> Work item
Beginning with the line that contains "purple triangle: (94, 47) -> (109, 35), moved" and ending with the line that contains "cyan square: (234, 116) -> (143, 49), moved", reproduce the lines of the entries below exactly, omitting pictures.

> Provided data
-=-=-=-=-
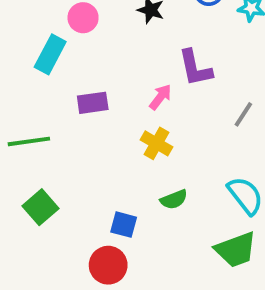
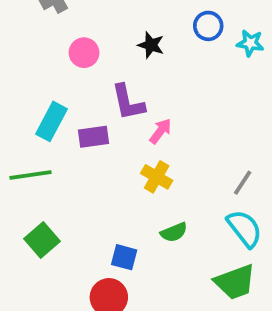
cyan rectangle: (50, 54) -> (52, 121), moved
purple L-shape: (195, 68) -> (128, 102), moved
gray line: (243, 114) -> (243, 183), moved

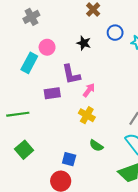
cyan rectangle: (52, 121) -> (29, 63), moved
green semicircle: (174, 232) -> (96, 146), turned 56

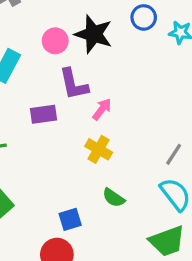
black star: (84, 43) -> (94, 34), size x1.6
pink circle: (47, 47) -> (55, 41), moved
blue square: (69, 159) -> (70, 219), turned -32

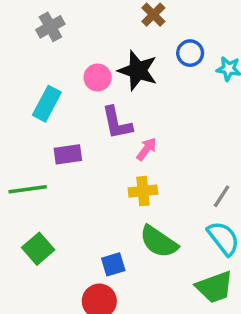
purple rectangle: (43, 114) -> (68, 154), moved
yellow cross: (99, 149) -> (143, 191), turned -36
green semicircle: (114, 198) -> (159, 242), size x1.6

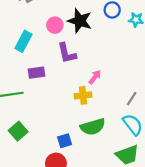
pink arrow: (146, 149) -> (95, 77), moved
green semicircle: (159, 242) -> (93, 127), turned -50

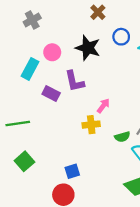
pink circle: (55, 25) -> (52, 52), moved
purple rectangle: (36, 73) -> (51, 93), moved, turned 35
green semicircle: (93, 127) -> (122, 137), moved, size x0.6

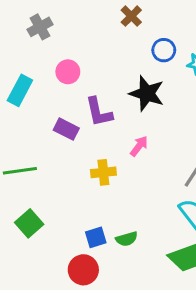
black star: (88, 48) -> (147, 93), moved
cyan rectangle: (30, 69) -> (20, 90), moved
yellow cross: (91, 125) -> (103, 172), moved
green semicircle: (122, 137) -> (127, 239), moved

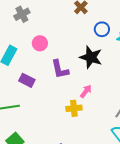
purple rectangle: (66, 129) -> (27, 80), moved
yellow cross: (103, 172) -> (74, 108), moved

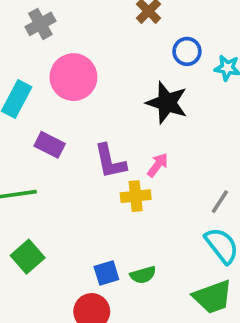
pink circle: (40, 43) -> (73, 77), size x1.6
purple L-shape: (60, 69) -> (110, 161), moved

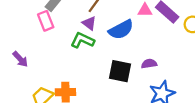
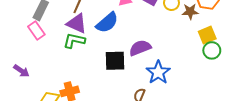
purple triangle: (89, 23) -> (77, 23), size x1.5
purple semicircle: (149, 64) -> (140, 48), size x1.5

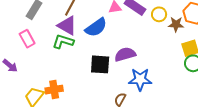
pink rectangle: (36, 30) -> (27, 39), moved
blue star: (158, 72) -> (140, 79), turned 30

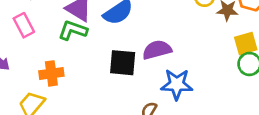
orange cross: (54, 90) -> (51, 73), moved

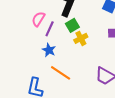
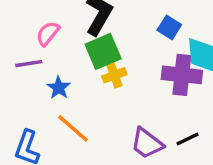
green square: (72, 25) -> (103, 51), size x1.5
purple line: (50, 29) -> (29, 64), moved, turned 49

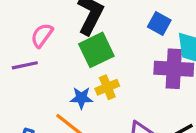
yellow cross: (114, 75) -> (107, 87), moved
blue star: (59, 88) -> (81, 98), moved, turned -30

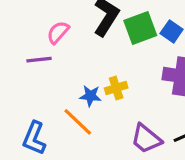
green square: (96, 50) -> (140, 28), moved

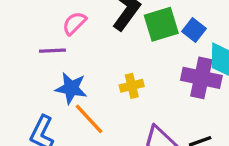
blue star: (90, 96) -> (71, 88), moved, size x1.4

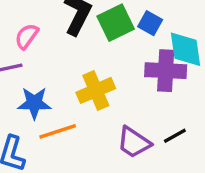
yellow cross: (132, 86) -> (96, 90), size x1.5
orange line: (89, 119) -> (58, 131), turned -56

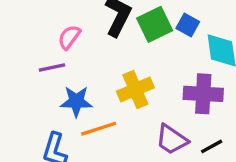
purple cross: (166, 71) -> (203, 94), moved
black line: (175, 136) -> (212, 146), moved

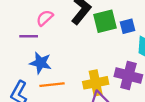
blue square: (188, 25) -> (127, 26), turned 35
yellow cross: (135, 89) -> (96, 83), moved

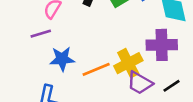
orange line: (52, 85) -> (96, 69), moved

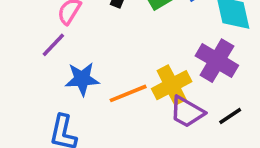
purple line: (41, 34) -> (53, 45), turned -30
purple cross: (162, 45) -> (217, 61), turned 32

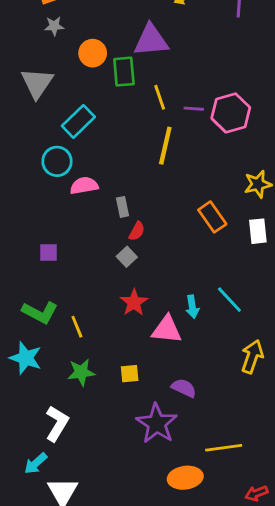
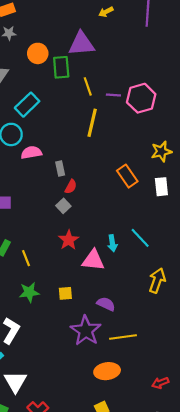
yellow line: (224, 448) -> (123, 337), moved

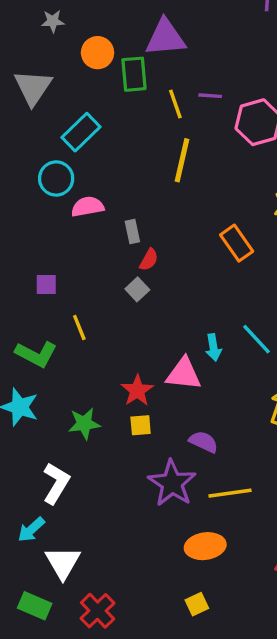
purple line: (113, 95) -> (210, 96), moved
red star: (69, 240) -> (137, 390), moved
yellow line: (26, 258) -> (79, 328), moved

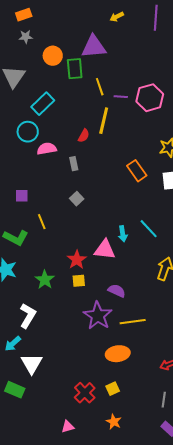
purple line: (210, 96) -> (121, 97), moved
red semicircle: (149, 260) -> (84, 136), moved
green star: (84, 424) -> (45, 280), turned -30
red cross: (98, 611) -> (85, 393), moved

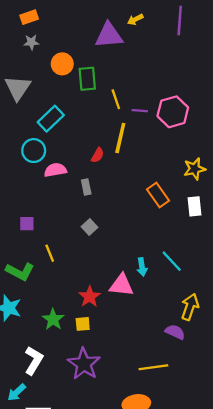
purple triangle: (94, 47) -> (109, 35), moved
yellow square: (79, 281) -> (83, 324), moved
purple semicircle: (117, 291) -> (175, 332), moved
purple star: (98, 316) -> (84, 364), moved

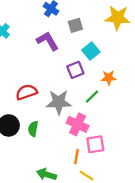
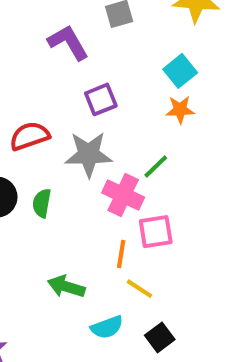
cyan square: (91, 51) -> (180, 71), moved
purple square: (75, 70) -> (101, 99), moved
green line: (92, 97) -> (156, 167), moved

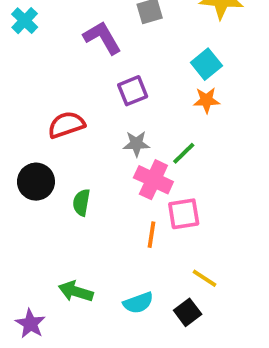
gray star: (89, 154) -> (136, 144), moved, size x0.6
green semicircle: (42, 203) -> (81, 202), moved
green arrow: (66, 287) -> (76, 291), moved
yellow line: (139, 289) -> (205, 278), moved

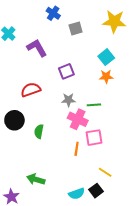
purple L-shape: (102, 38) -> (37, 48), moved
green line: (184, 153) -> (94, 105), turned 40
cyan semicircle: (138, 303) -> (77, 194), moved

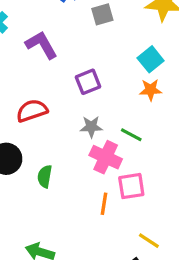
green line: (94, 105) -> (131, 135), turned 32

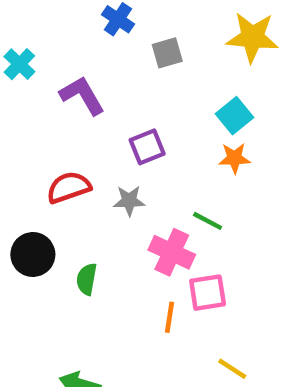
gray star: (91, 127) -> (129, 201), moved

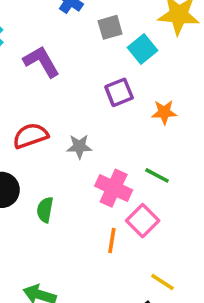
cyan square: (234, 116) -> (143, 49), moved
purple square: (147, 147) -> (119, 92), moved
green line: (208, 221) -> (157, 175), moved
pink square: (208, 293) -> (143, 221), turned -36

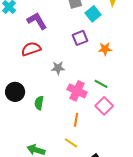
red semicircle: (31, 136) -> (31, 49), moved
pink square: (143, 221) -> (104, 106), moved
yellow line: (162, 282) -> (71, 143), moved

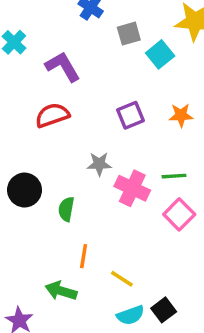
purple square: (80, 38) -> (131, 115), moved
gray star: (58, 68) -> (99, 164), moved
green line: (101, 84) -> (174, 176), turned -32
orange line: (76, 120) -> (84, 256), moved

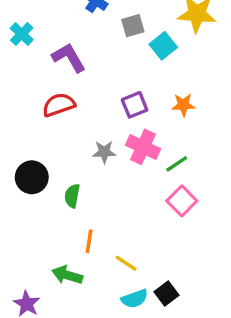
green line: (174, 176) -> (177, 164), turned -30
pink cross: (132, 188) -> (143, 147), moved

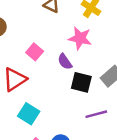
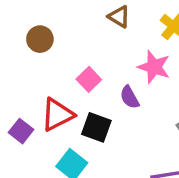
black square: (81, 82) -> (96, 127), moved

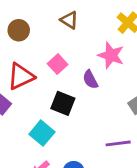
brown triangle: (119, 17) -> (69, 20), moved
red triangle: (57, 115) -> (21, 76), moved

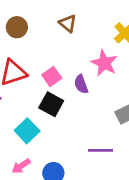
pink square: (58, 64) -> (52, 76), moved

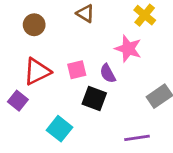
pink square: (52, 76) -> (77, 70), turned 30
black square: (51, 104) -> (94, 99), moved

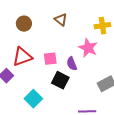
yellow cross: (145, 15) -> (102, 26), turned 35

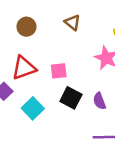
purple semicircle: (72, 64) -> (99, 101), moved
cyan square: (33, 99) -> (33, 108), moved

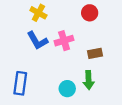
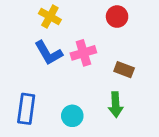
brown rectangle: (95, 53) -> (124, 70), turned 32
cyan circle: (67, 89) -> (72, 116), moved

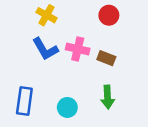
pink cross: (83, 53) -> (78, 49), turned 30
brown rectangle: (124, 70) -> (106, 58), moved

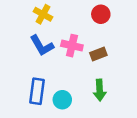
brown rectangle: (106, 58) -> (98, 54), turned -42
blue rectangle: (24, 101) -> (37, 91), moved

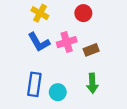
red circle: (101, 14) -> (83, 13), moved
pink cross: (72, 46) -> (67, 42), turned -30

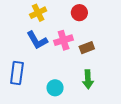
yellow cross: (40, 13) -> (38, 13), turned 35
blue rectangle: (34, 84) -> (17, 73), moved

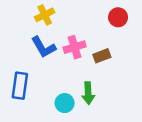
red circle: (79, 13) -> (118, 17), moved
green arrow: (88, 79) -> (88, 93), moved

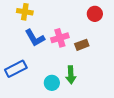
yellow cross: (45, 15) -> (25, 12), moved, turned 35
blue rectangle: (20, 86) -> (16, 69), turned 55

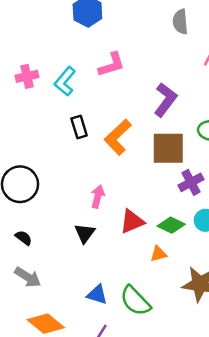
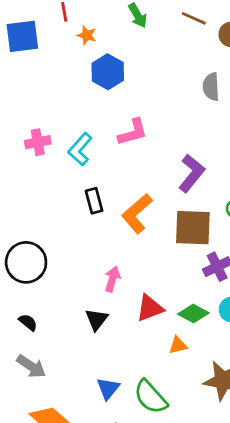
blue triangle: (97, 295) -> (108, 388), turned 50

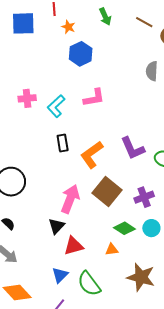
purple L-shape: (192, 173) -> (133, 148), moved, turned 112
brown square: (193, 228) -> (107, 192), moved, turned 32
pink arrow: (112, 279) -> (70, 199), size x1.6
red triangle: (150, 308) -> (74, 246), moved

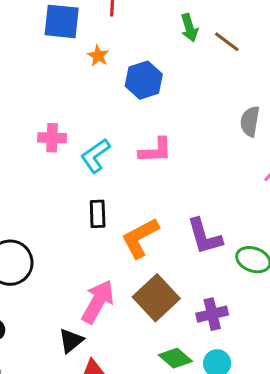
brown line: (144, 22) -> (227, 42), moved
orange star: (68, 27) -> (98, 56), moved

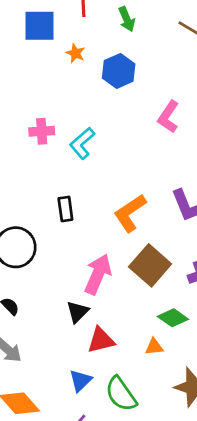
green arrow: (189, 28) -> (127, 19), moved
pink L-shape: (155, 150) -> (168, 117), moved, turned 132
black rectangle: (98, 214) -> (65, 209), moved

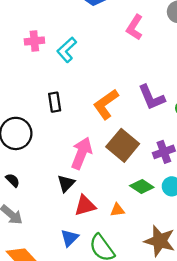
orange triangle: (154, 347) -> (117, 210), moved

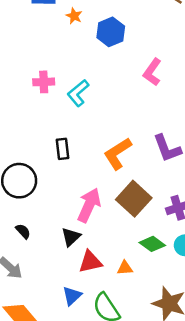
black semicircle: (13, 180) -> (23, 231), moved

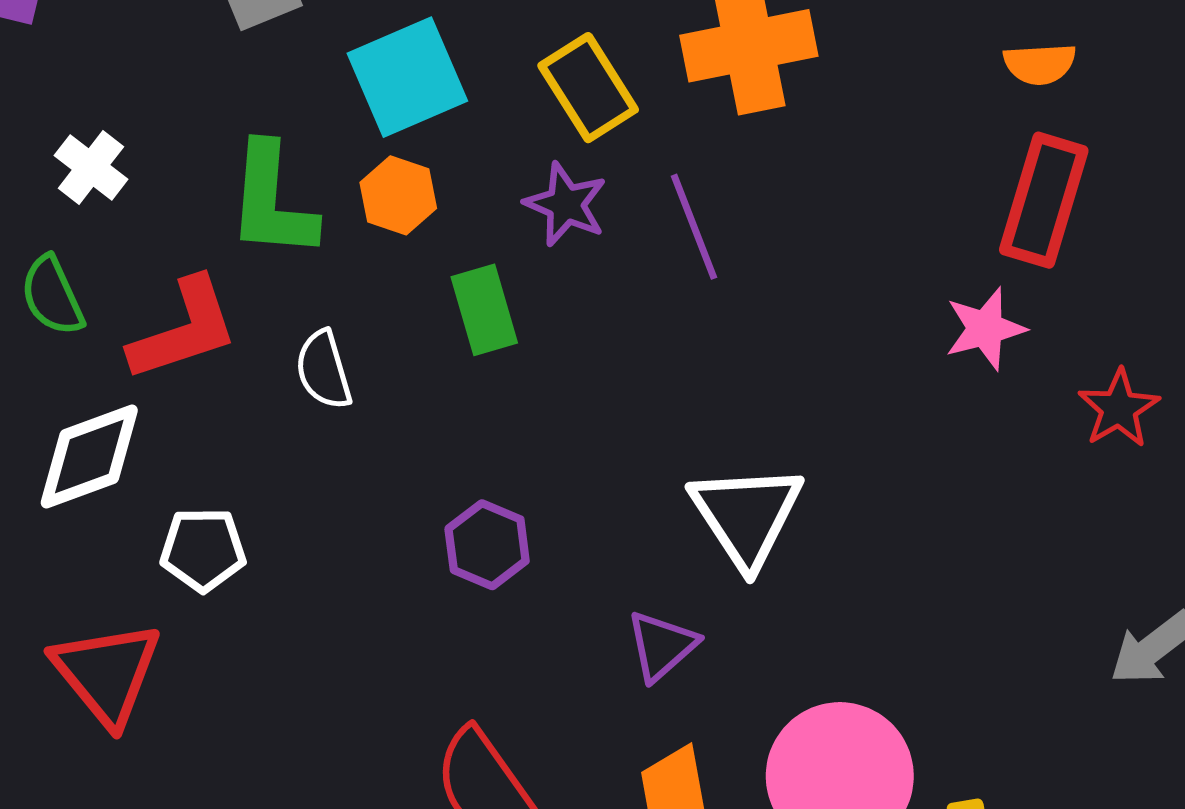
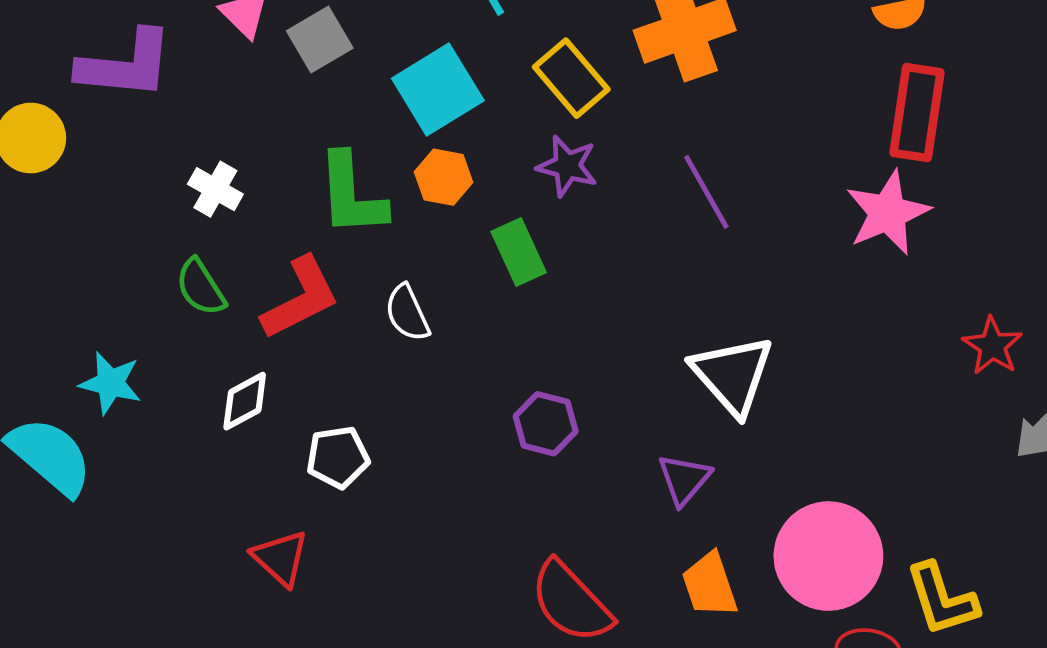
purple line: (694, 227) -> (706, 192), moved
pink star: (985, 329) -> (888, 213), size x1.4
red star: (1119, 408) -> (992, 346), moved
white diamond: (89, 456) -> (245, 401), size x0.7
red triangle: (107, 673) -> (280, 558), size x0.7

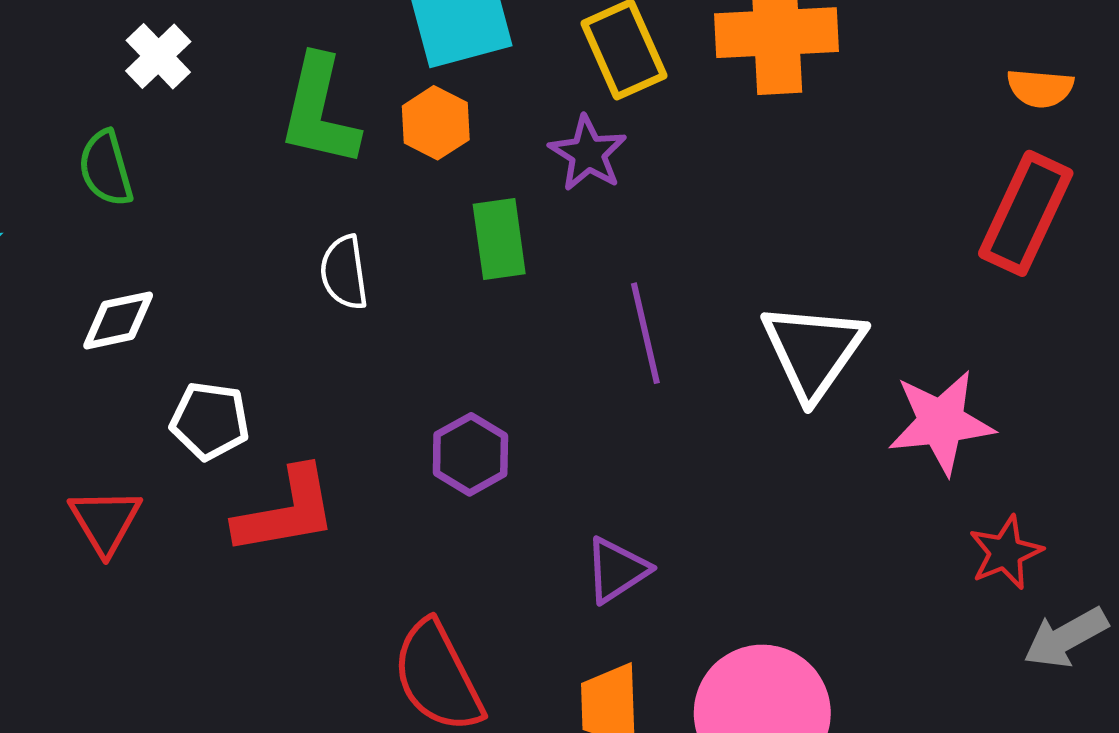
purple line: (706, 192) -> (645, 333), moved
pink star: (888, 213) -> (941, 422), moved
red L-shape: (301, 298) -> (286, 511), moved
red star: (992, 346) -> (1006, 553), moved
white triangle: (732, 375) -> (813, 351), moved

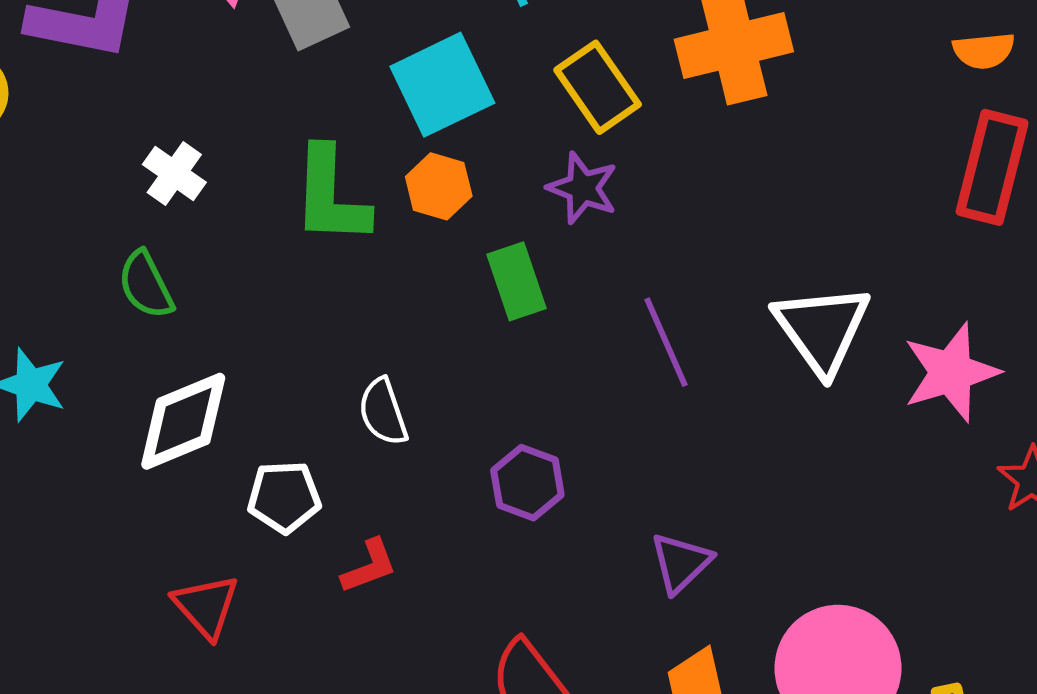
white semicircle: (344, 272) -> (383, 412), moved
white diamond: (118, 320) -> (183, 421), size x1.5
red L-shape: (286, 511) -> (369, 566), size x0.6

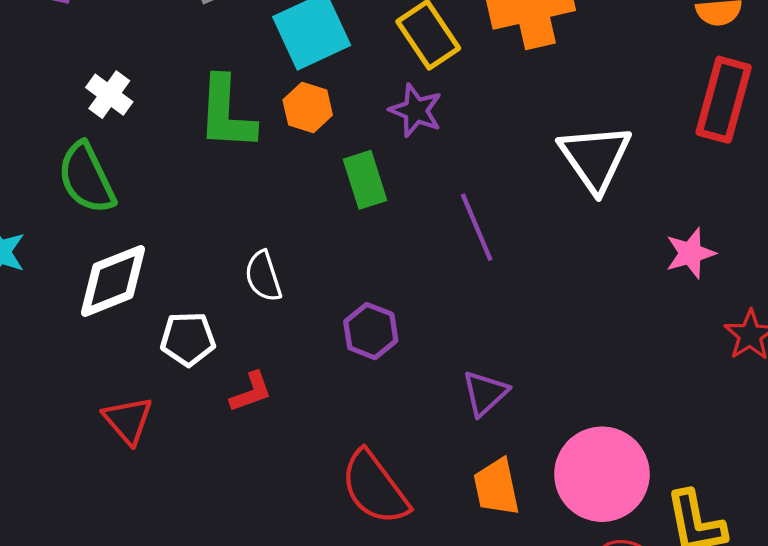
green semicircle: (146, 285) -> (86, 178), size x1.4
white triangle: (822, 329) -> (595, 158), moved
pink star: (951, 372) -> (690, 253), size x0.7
-=-=-=-=-
> Task response
purple triangle: (94, 47) -> (109, 35), moved
yellow square: (79, 281) -> (83, 324), moved
purple semicircle: (117, 291) -> (175, 332), moved
purple star: (98, 316) -> (84, 364), moved

cyan square: (91, 51) -> (180, 71), moved
purple square: (75, 70) -> (101, 99), moved
green line: (92, 97) -> (156, 167), moved

gray star: (89, 154) -> (136, 144), moved, size x0.6
green semicircle: (42, 203) -> (81, 202), moved
green arrow: (66, 287) -> (76, 291), moved
yellow line: (139, 289) -> (205, 278), moved

purple L-shape: (102, 38) -> (37, 48), moved
green line: (184, 153) -> (94, 105), turned 40
cyan semicircle: (138, 303) -> (77, 194), moved

green line: (94, 105) -> (131, 135), turned 32

gray star: (91, 127) -> (129, 201), moved

cyan square: (234, 116) -> (143, 49), moved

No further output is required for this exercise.